◆ Task to carry out ◆
Nothing but the lines from the one with "building: none -> [280,257,388,427]" down to the one with "building: [101,221,158,260] ->" should be returned, exactly and with both ends included, from the material below.

◆ Data for this task ◆
◇ ◇ ◇ ◇ ◇ ◇ ◇
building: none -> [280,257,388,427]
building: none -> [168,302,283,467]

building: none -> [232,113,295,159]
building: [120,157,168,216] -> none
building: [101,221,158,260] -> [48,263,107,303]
◇ ◇ ◇ ◇ ◇ ◇ ◇
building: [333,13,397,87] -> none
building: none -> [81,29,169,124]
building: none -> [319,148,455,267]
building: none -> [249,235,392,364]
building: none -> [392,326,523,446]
◇ ◇ ◇ ◇ ◇ ◇ ◇
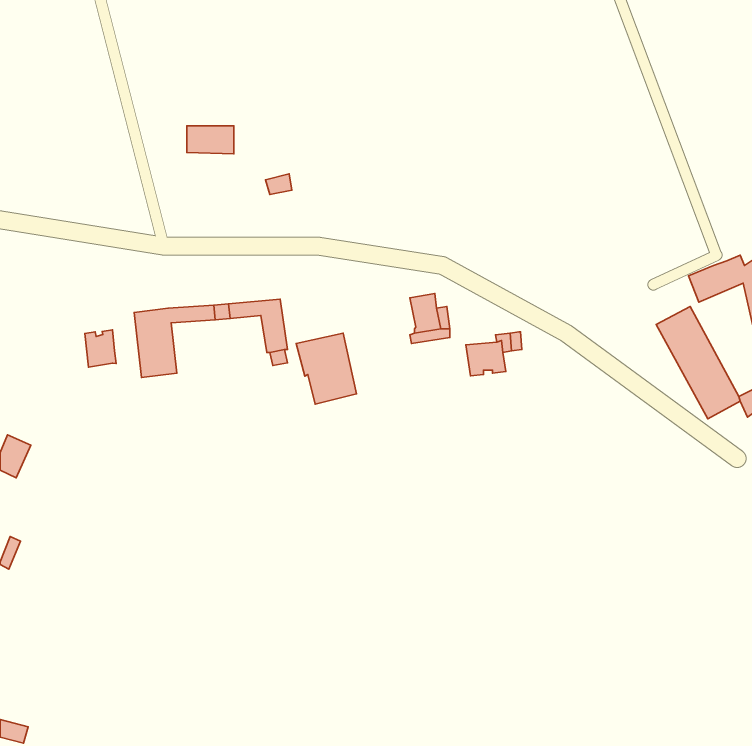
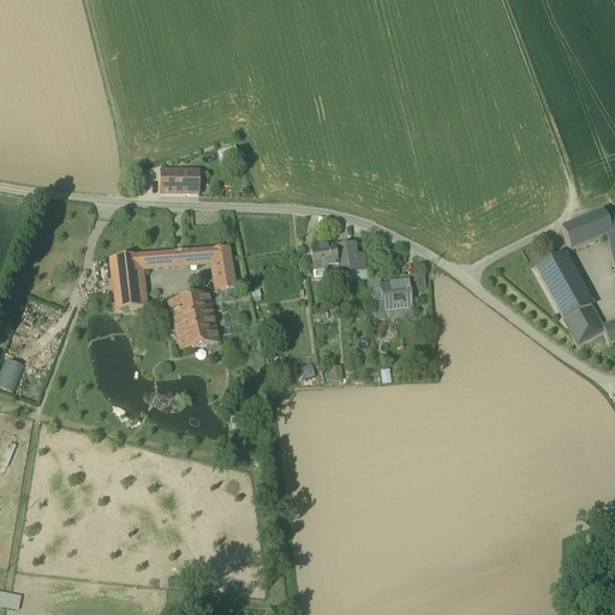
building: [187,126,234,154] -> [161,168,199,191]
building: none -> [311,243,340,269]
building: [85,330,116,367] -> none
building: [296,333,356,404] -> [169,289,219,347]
◇ ◇ ◇ ◇ ◇ ◇ ◇
◆ Output ◆
building: none -> [280,257,388,427]
building: none -> [168,302,283,467]

building: none -> [232,113,295,159]
building: [120,157,168,216] -> none
building: [101,221,158,260] -> [48,263,107,303]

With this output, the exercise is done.